MATERIAL FOR THIS EXERCISE:

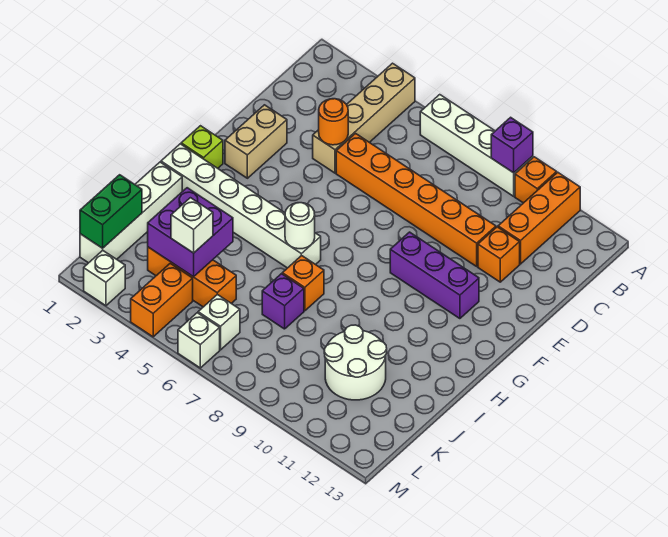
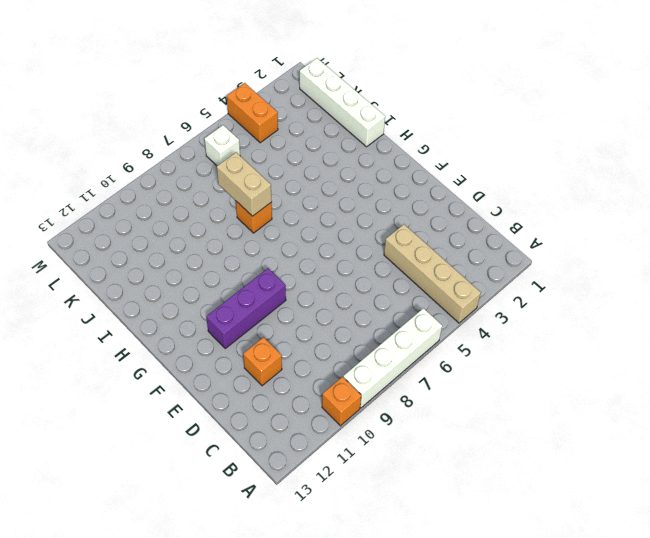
tan brick I7:J7 level 2 -> tan brick E2:F2 level 1
none -> orange brick A11:C11 level 1
none -> orange brick D5:D10 level 1
none -> lime brick G1 level 1

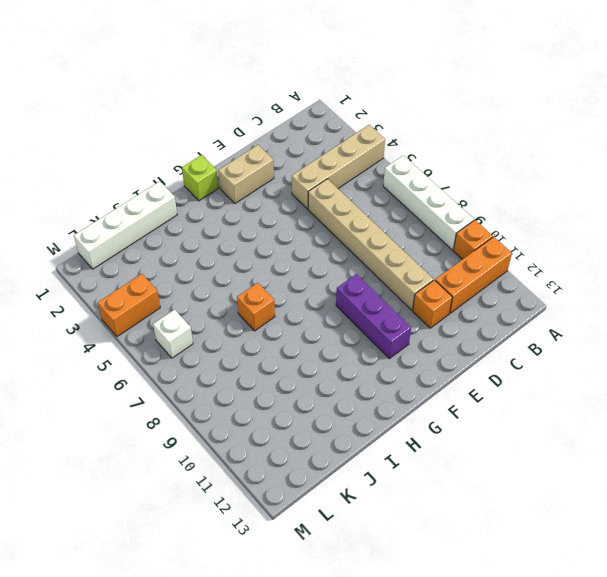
tan brick D5:D10 level 1 -> orange brick D5:D10 level 1
none -> white brick H1:H6 level 1
none -> purple brick J7 level 1
none -> white round brick J10:K11 level 1

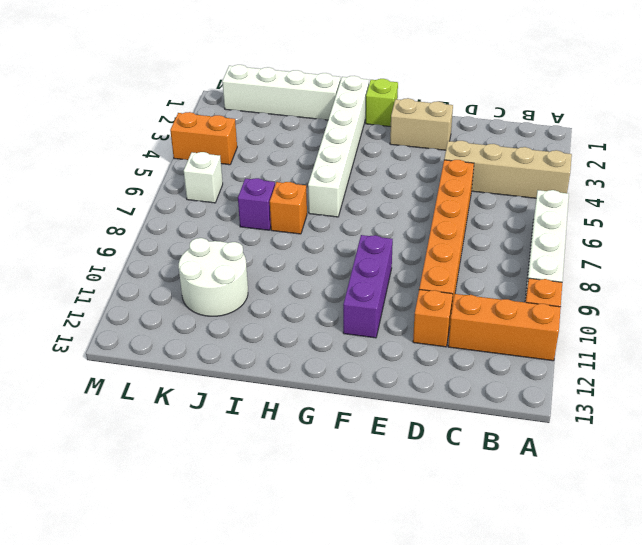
none -> orange brick K3:K5 level 1
none -> white brick M2 level 1
none -> white brick M6 level 1

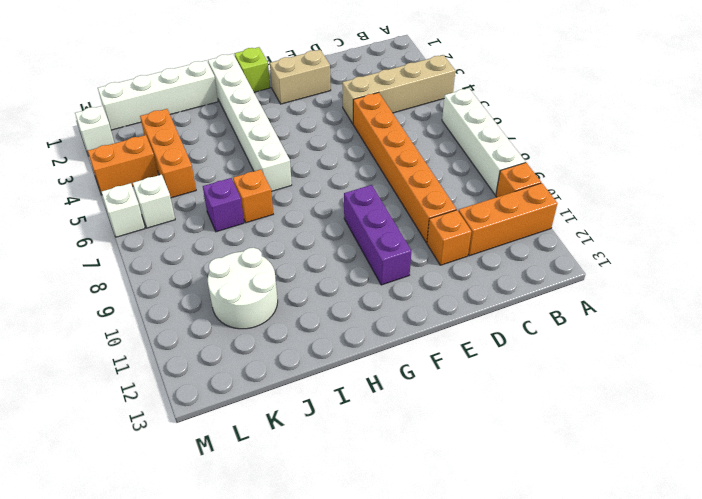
none -> purple brick A9 level 2
none -> orange round brick D4 level 2
none -> white round brick H6 level 2

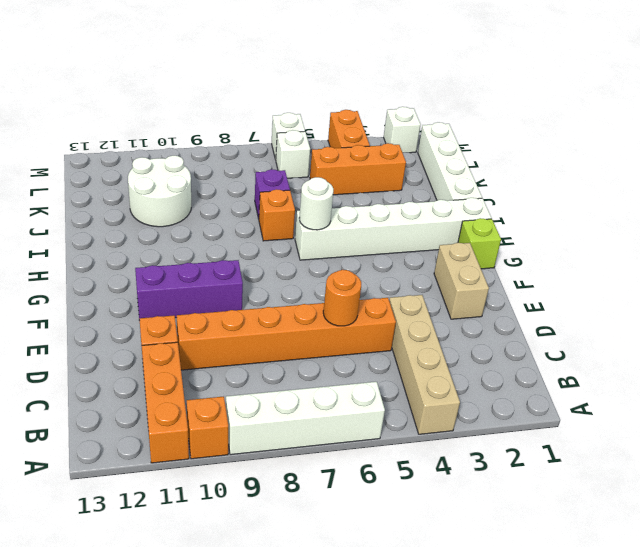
orange round brick D6 level 2 -> orange round brick D4 level 2
none -> purple brick A9 level 2
none -> purple brick J3:K4 level 2
none -> green brick K1:L1 level 2

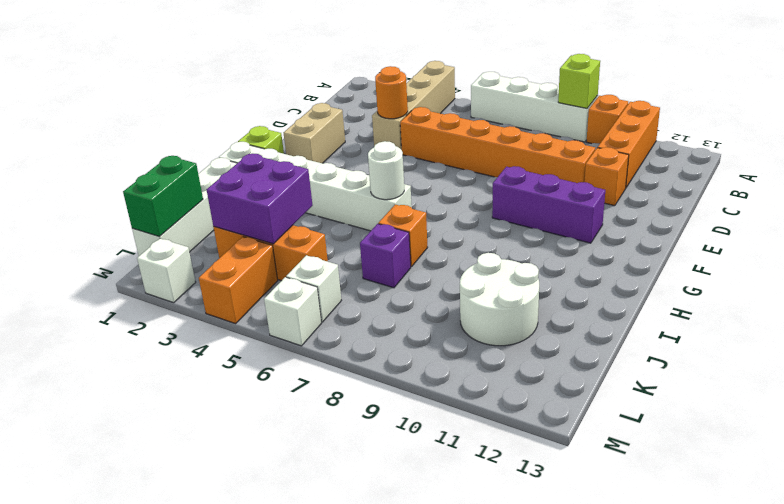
lime brick A9 level 2 -> purple brick A9 level 2
none -> white brick K4 level 3

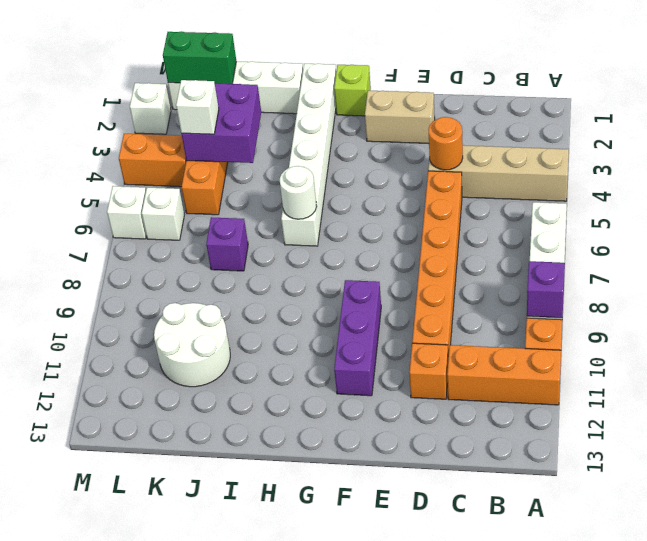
none -> orange brick I7 level 1

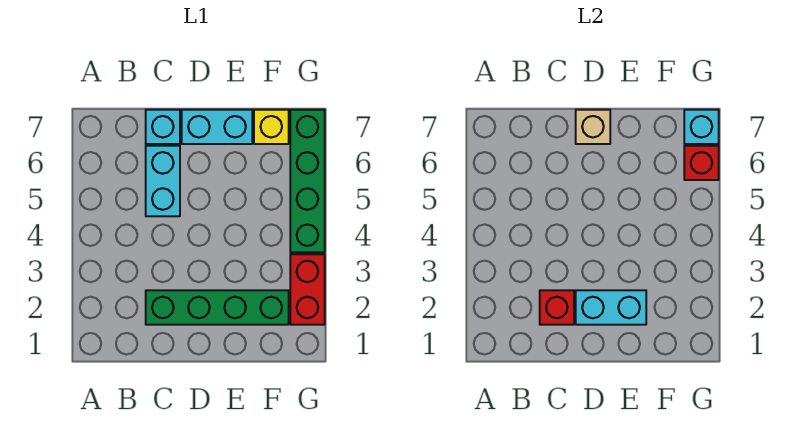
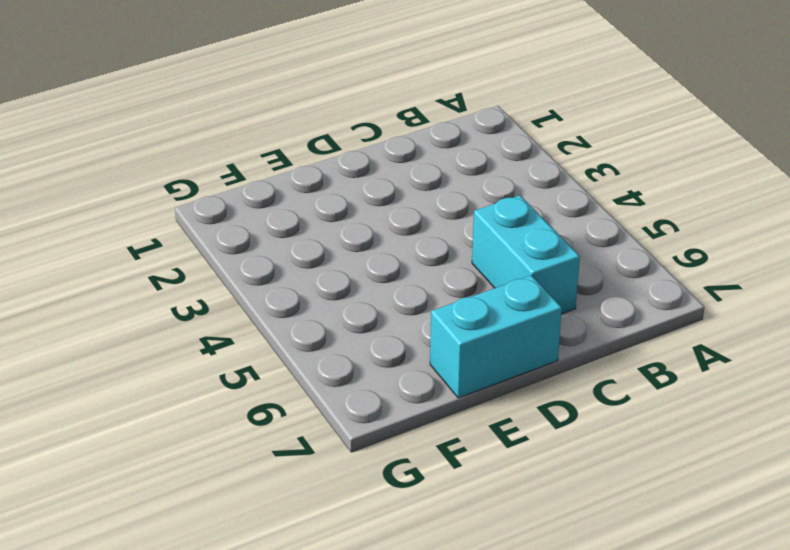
none -> green brick C2:F2 level 1
none -> cyan brick C7 level 1
none -> yellow brick F7 level 1

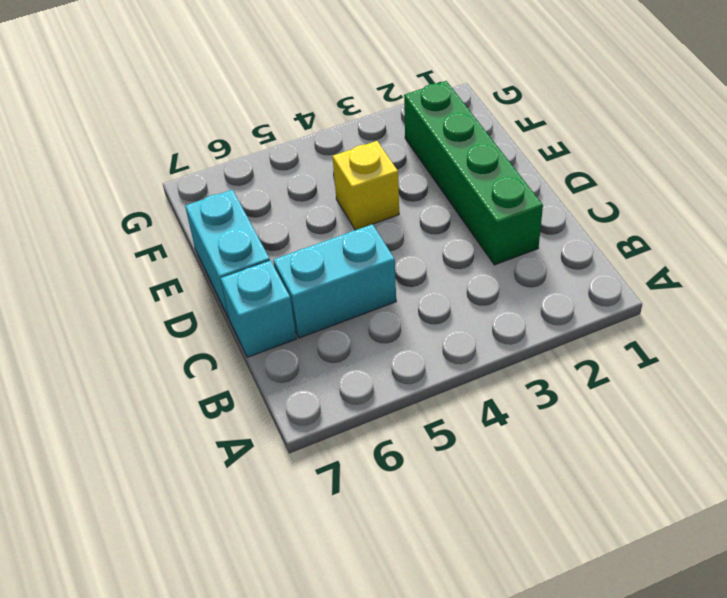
yellow brick E4 level 1 -> yellow brick F7 level 1
none -> red brick G2:G3 level 1
none -> green brick G4:G7 level 1
none -> red brick C2 level 2

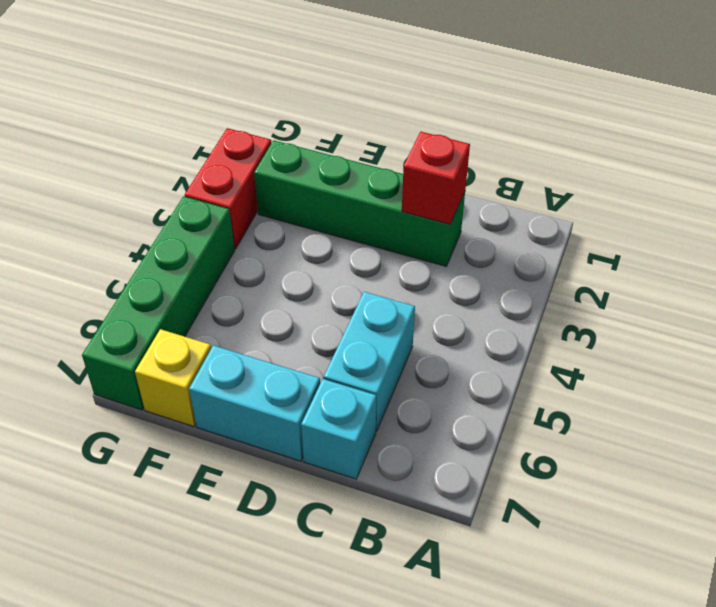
none -> cyan brick D2:E2 level 2
none -> tan brick D7 level 2
none -> red brick G6 level 2

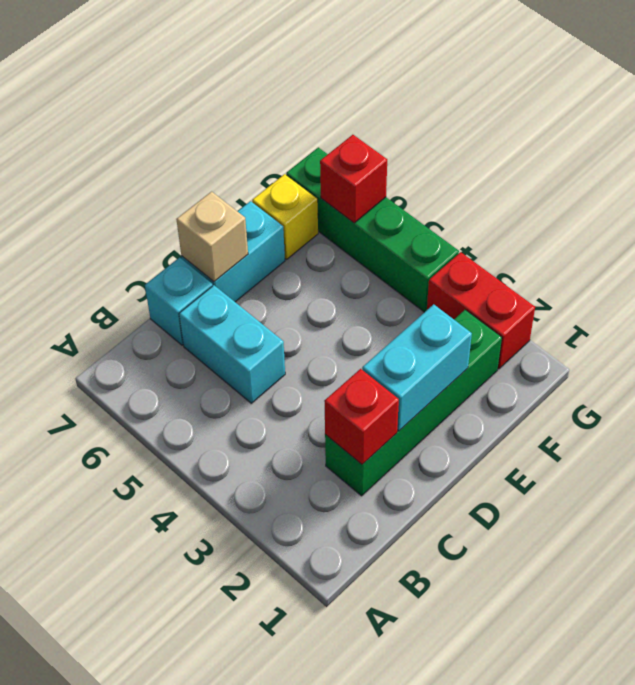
none -> cyan brick G7 level 2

WHAT TO DO:
Leave out all pictures and retype precisely the lines that run from the line containing "none -> red brick G6 level 2" to the last line of the records.

OUTPUT OF THE TASK:
none -> red brick G6 level 2

none -> cyan brick G7 level 2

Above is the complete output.